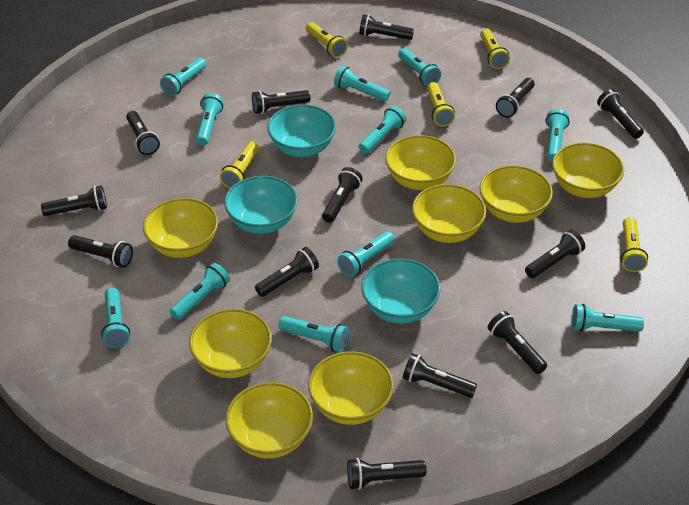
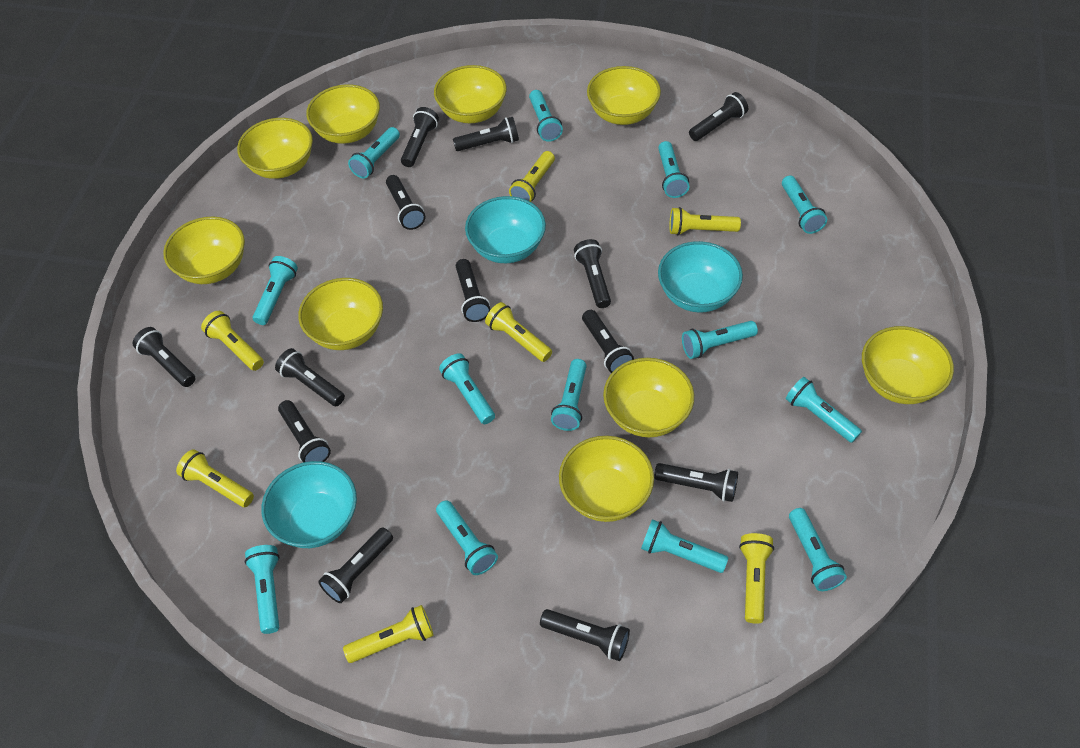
turquoise flashlight: 11 -> 13
yellow bowl: 8 -> 9
yellow flashlight: 5 -> 7

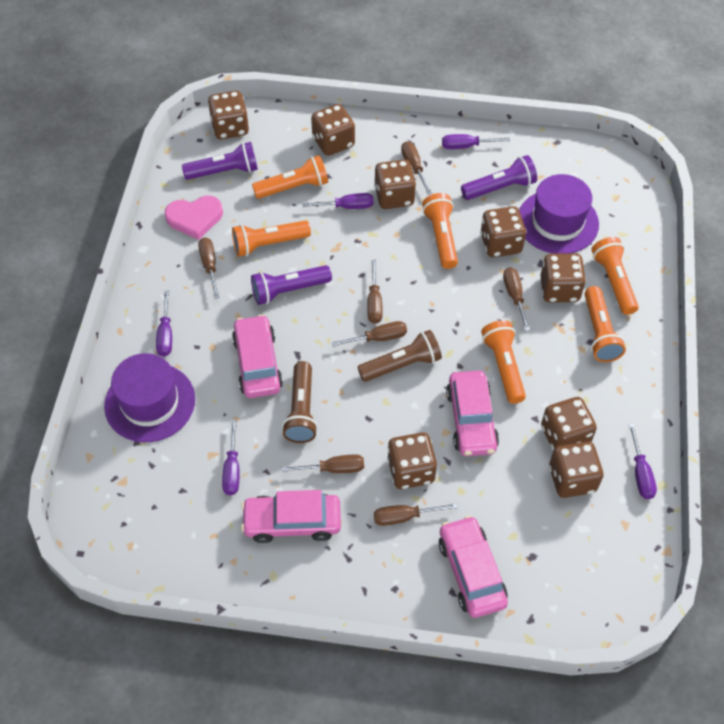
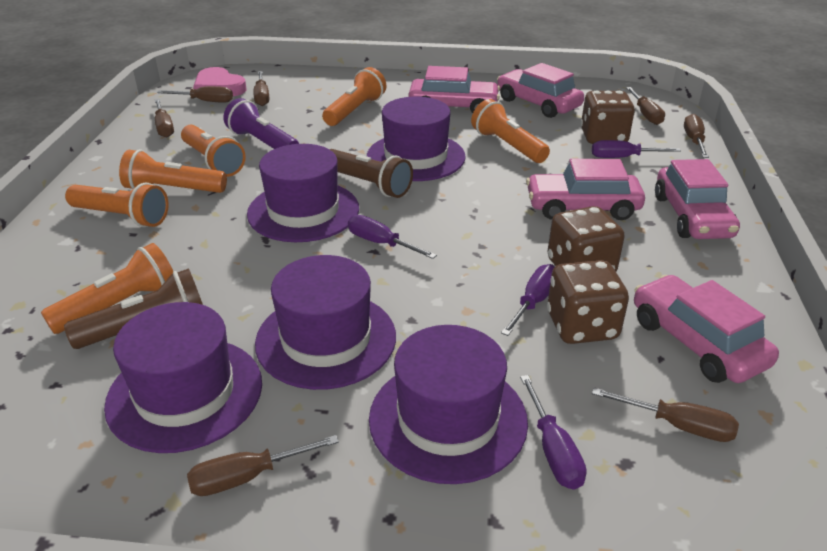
brown dice: 8 -> 3
pink car: 4 -> 5
purple flashlight: 3 -> 1
purple hat: 2 -> 5
purple screwdriver: 5 -> 4

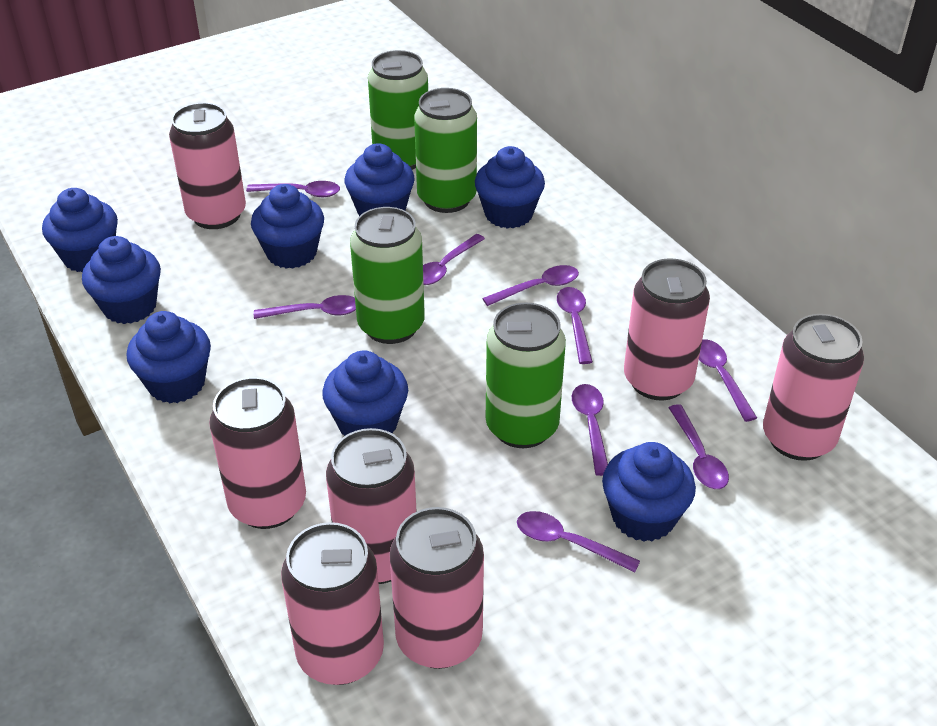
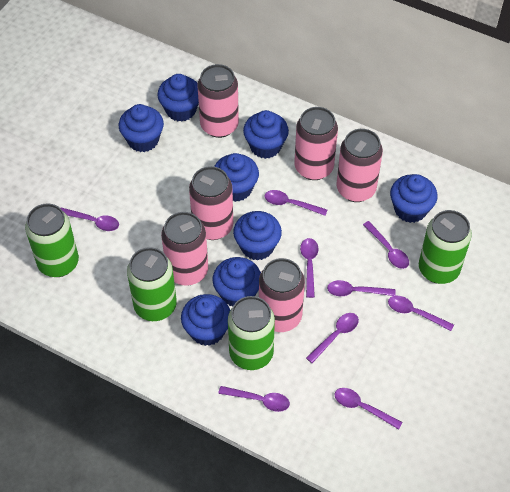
pink can: 7 -> 6

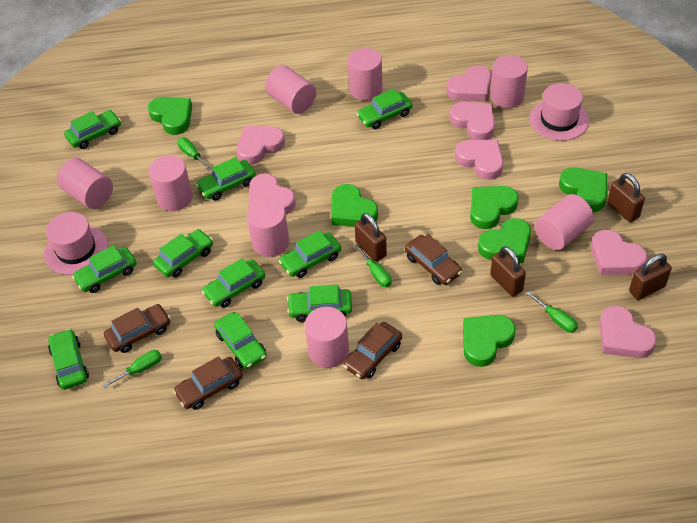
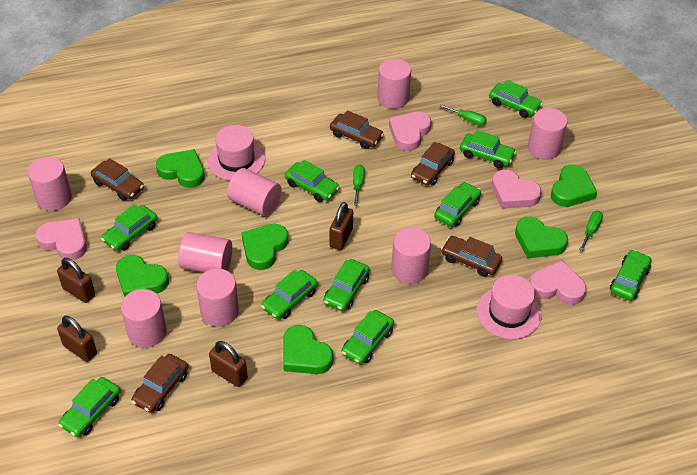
brown car: 4 -> 5
green screwdriver: 4 -> 3
pink heart: 7 -> 4

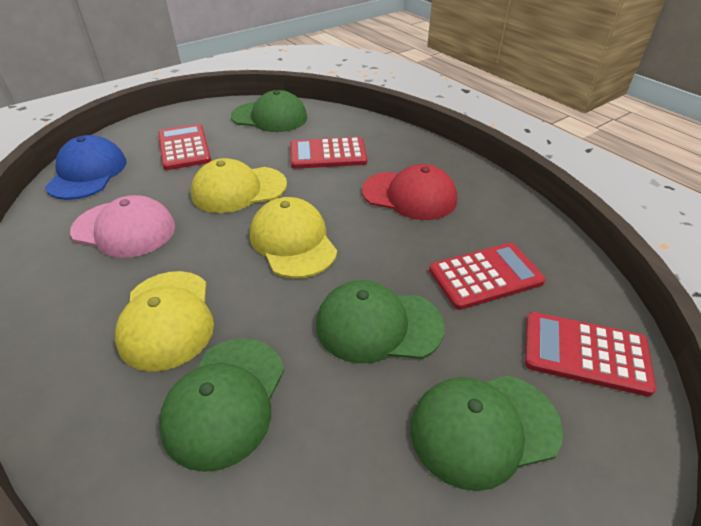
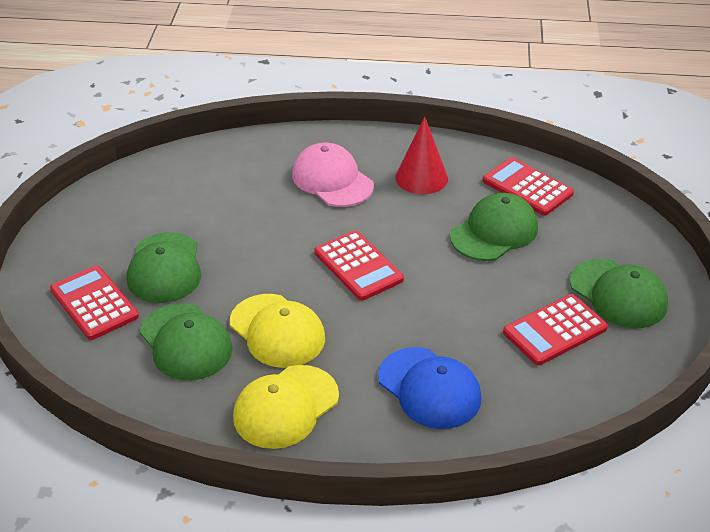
red cap: 1 -> 0
red cone: 0 -> 1
yellow cap: 3 -> 2

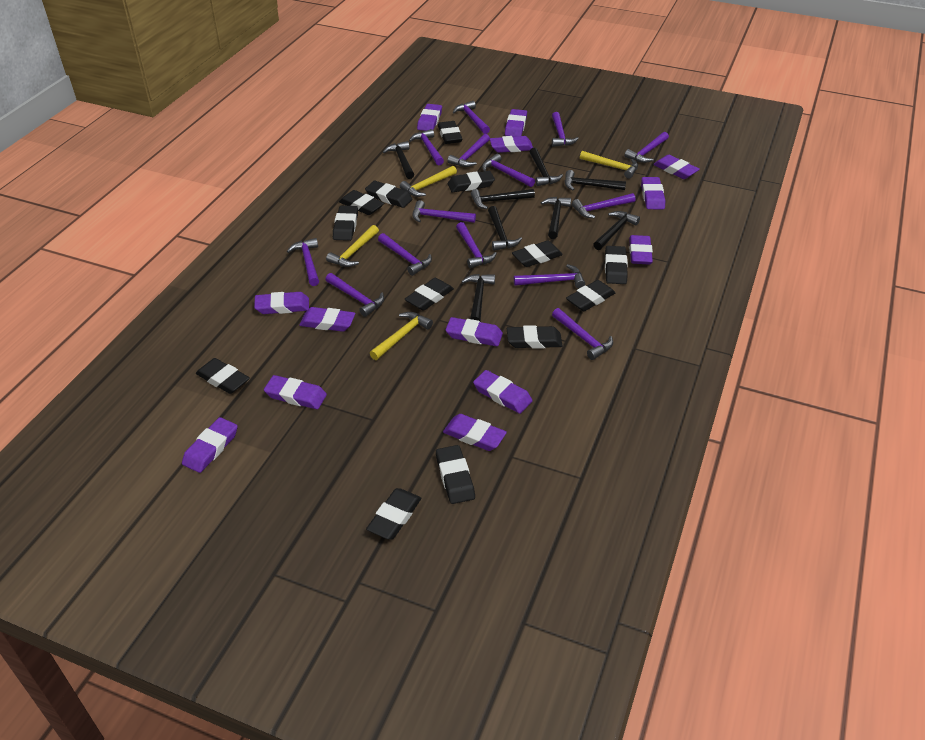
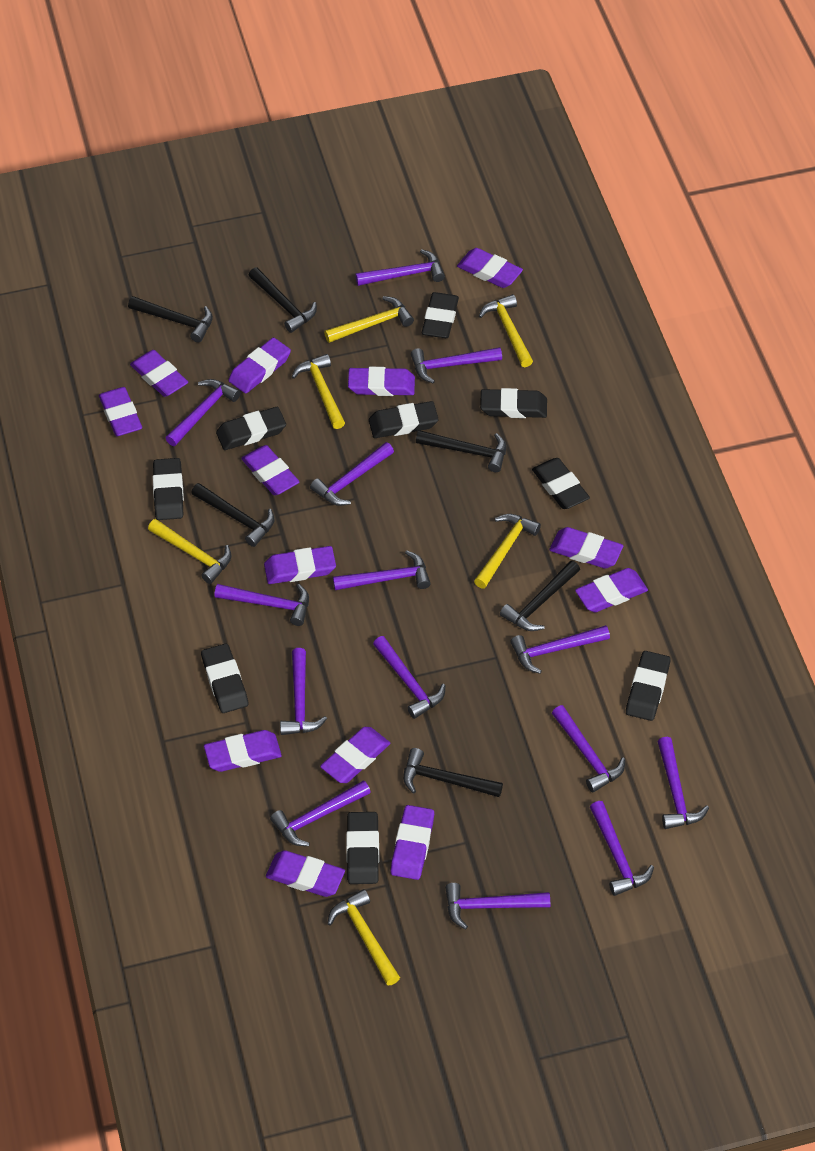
black eraser: 13 -> 9
black hammer: 8 -> 6
yellow hammer: 4 -> 6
-.-.-
* **Problem**
With the pictures removed, return all the entries exactly.

* **Task output**
turquoise flashlight: 11 -> 13
yellow bowl: 8 -> 9
yellow flashlight: 5 -> 7

brown dice: 8 -> 3
pink car: 4 -> 5
purple flashlight: 3 -> 1
purple hat: 2 -> 5
purple screwdriver: 5 -> 4

pink can: 7 -> 6

brown car: 4 -> 5
green screwdriver: 4 -> 3
pink heart: 7 -> 4

red cap: 1 -> 0
red cone: 0 -> 1
yellow cap: 3 -> 2

black eraser: 13 -> 9
black hammer: 8 -> 6
yellow hammer: 4 -> 6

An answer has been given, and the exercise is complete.